## Task to carry out
Read each of the lines below and tally those with "green"; the tally is the whole answer.

## Data shown
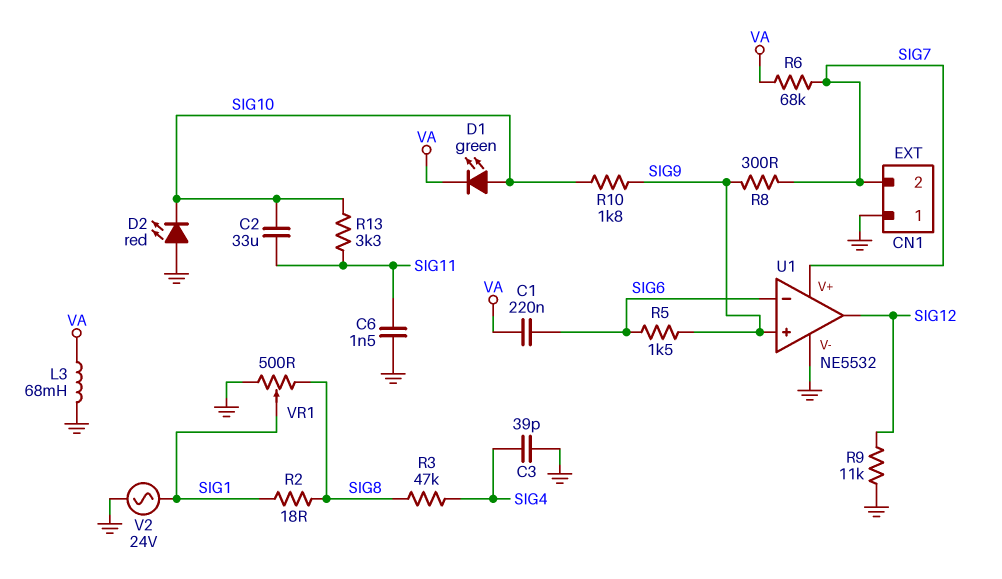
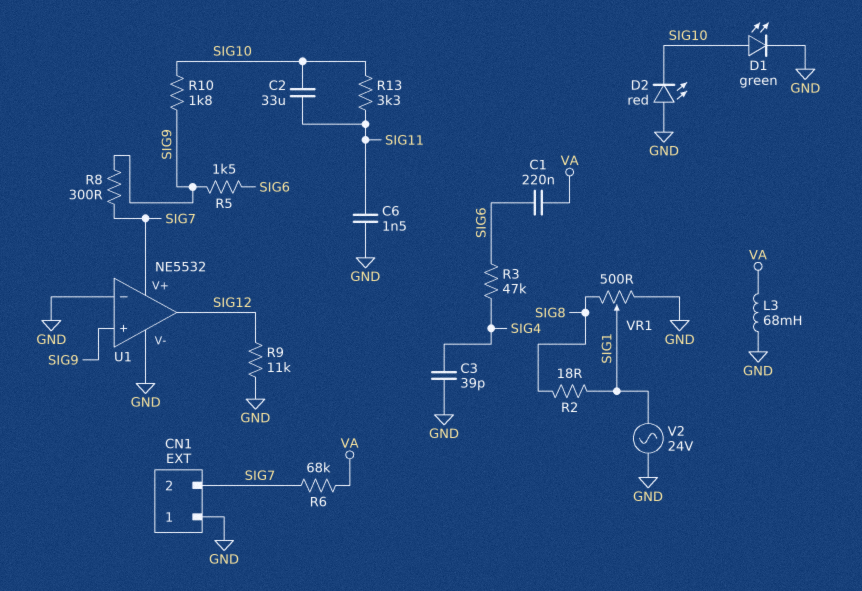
D1: LED green (A SIG10, K VA) -> LED green (A SIG10, K GND)
R3: 47k (SIG4, SIG8) -> 47k (SIG4, SIG6)
U1 pin in-: SIG6 -> GND

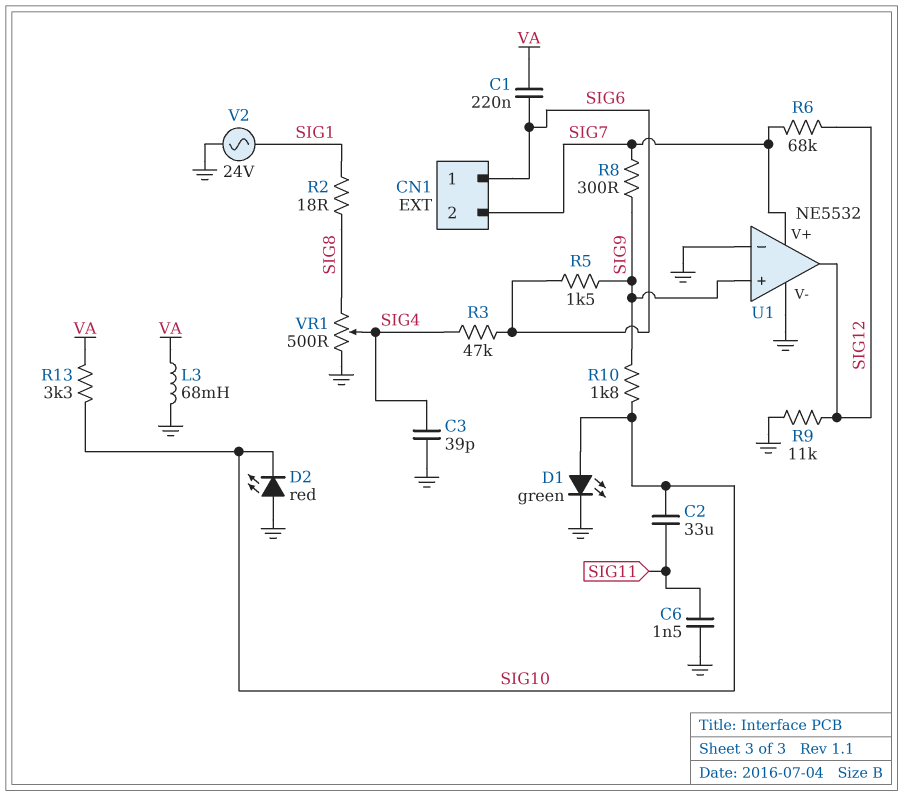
CN1 pin 1: GND -> SIG6
R6: 68k (SIG7, VA) -> 68k (SIG7, SIG12)
R13: 3.3k (SIG10, SIG11) -> 3.3k (SIG10, VA)
VR1: 500 (GND, SIG8, wiper SIG1) -> 500 (GND, SIG8, wiper SIG4)

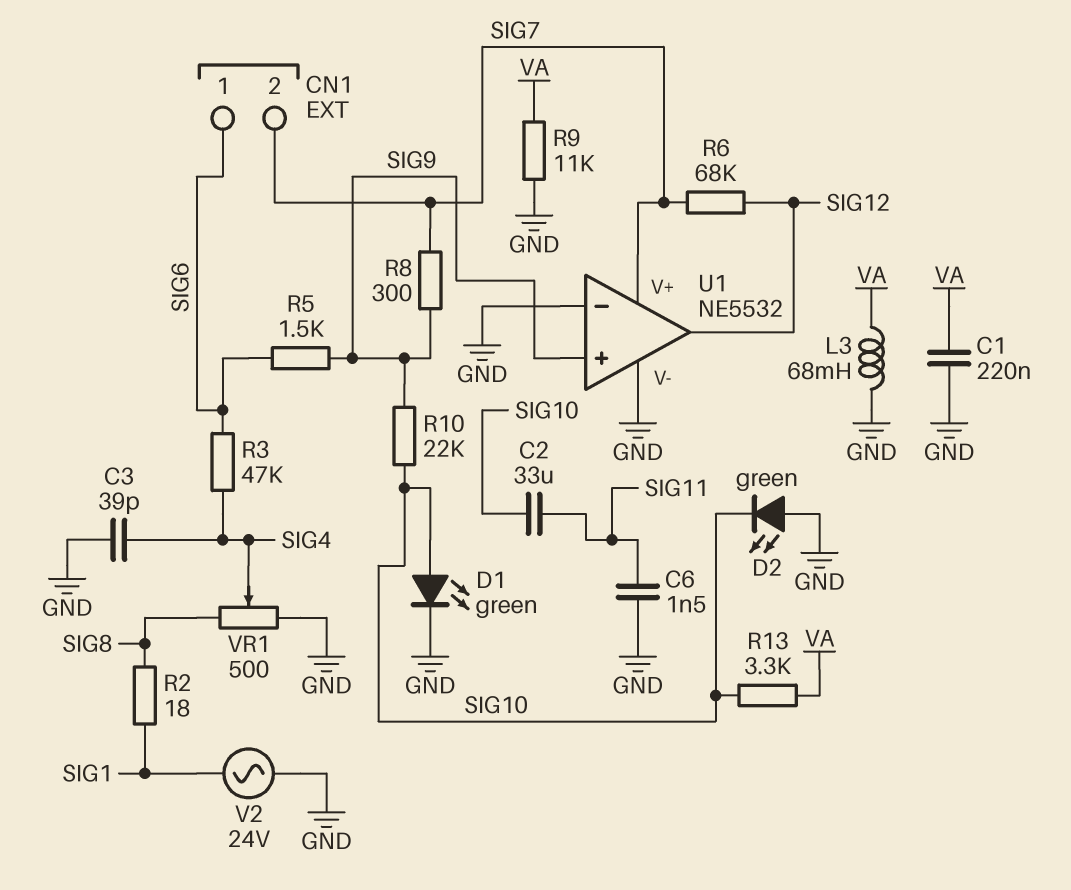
C1: 220nF (SIG6, VA) -> 220nF (GND, VA)
D2: LED red (A GND, K SIG10) -> LED green (A GND, K SIG10)
R9: 11k (GND, SIG12) -> 11k (GND, VA)
R10: 1.8k (SIG9, SIG10) -> 22k (SIG9, SIG10)

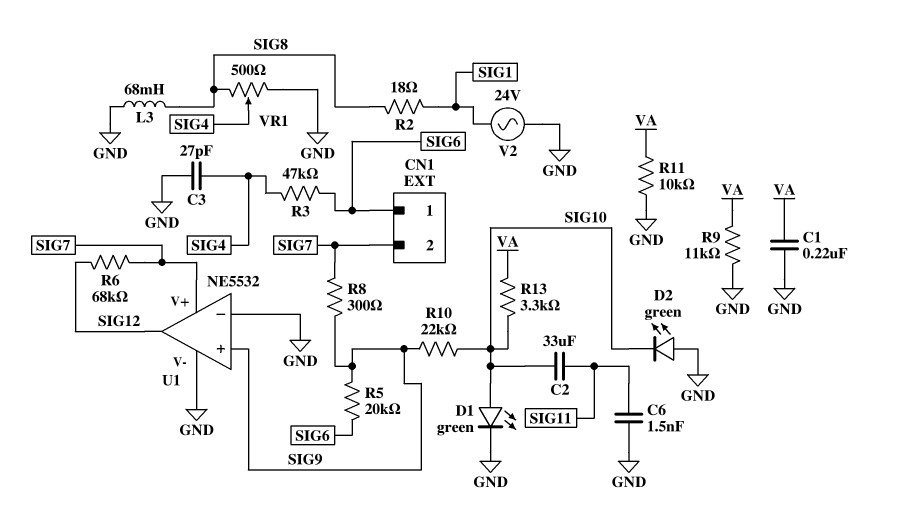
C3: 39pF (GND, SIG4) -> 27pF (GND, SIG4)
L3: 68mH (GND, VA) -> 68mH (GND, SIG8)
R5: 1.5k (SIG6, SIG9) -> 20k (SIG6, SIG9)
R11: none -> 10k (GND, VA)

## Result of this exercise
2